> [SET TASK]
Transcribe the data word for word, starting at its first line and ending with the line that contains "The golden brown crusty pizza at center is thinner", with both ends included.

Excerpt from a dataset:
------------

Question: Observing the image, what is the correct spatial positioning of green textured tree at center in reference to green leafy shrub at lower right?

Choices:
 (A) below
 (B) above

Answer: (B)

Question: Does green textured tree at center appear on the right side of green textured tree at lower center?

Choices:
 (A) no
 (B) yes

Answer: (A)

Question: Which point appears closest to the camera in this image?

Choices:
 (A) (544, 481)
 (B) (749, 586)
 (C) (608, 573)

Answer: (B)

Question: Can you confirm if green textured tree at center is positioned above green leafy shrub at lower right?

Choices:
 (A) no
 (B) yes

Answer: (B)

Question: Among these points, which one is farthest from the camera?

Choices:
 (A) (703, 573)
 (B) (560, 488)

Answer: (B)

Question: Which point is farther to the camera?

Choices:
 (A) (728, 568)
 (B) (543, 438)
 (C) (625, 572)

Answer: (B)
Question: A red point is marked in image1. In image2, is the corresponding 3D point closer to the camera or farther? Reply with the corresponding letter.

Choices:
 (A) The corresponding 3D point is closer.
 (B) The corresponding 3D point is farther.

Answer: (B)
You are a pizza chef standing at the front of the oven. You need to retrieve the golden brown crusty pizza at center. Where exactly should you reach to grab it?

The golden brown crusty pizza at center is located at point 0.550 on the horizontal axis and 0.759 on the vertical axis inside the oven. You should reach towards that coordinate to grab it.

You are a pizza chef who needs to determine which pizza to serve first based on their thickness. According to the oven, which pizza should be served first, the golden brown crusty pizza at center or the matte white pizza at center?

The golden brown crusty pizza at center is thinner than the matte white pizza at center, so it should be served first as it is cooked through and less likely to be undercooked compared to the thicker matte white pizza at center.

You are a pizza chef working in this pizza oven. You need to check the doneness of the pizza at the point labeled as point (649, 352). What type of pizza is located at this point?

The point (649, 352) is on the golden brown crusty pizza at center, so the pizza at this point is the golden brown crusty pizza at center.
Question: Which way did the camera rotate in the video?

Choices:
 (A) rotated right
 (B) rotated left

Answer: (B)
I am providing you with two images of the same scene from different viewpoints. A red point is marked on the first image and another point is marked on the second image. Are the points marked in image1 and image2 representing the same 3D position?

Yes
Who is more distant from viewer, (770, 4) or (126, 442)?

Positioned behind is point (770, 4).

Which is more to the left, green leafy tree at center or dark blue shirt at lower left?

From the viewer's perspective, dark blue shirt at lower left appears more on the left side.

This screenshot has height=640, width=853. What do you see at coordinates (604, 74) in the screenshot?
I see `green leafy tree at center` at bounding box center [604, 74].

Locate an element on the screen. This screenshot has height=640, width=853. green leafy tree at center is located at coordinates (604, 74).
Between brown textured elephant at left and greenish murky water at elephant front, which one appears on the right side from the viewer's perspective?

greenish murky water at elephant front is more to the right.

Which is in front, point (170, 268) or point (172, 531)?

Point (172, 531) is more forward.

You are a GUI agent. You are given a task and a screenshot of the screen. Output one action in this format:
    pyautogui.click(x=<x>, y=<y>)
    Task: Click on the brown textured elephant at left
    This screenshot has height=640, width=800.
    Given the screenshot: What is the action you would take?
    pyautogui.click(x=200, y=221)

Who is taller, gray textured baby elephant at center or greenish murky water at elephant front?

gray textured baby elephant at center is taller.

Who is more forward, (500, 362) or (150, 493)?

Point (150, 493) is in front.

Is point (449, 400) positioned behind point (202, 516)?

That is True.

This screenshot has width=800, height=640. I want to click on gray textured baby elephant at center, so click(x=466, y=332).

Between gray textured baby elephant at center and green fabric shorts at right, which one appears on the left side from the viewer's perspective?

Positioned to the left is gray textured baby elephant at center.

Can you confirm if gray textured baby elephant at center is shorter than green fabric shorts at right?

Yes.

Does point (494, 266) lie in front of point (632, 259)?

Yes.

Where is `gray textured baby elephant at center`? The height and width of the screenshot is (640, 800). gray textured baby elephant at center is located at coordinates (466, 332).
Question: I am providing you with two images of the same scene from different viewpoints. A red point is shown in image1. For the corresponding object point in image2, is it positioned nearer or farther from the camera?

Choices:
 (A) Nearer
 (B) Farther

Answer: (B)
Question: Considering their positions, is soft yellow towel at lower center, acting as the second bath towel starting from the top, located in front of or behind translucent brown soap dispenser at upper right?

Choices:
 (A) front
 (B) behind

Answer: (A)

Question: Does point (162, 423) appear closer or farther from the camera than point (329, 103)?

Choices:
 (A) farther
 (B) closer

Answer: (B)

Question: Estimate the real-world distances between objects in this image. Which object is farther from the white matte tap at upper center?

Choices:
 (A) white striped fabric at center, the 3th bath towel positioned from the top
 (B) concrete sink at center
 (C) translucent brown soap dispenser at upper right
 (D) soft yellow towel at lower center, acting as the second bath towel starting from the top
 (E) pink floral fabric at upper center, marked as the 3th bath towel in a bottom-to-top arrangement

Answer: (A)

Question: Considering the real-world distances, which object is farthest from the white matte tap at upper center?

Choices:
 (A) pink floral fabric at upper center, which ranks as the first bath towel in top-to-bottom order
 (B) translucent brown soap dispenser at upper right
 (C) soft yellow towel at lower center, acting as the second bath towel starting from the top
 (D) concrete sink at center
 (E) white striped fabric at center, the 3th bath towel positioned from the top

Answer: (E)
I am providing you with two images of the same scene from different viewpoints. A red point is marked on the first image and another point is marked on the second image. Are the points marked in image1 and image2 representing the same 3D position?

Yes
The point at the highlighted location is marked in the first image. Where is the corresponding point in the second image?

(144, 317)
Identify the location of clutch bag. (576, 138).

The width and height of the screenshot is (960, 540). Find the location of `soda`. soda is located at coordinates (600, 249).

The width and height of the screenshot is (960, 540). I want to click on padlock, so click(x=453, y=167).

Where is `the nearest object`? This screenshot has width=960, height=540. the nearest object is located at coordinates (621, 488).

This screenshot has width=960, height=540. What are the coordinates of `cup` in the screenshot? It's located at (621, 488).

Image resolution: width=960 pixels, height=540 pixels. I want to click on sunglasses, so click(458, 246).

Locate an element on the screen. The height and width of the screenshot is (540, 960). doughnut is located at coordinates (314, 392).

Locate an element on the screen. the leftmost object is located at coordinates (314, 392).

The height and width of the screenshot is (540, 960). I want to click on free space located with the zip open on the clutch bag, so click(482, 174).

------------

> [SOLUTION]
Question: Observing the image, what is the correct spatial positioning of green textured tree at center in reference to green leafy shrub at lower right?

Choices:
 (A) below
 (B) above

Answer: (B)

Question: Does green textured tree at center appear on the right side of green textured tree at lower center?

Choices:
 (A) no
 (B) yes

Answer: (A)

Question: Which point appears closest to the camera in this image?

Choices:
 (A) (544, 481)
 (B) (749, 586)
 (C) (608, 573)

Answer: (B)

Question: Can you confirm if green textured tree at center is positioned above green leafy shrub at lower right?

Choices:
 (A) no
 (B) yes

Answer: (B)

Question: Among these points, which one is farthest from the camera?

Choices:
 (A) (703, 573)
 (B) (560, 488)

Answer: (B)

Question: Which point is farther to the camera?

Choices:
 (A) (728, 568)
 (B) (543, 438)
 (C) (625, 572)

Answer: (B)
Question: A red point is marked in image1. In image2, is the corresponding 3D point closer to the camera or farther? Reply with the corresponding letter.

Choices:
 (A) The corresponding 3D point is closer.
 (B) The corresponding 3D point is farther.

Answer: (B)
You are a pizza chef standing at the front of the oven. You need to retrieve the golden brown crusty pizza at center. Where exactly should you reach to grab it?

The golden brown crusty pizza at center is located at point 0.550 on the horizontal axis and 0.759 on the vertical axis inside the oven. You should reach towards that coordinate to grab it.

You are a pizza chef who needs to determine which pizza to serve first based on their thickness. According to the oven, which pizza should be served first, the golden brown crusty pizza at center or the matte white pizza at center?

The golden brown crusty pizza at center is thinner than the matte white pizza at center, so it should be served first as it is cooked through and less likely to be undercooked compared to the thicker matte white pizza at center.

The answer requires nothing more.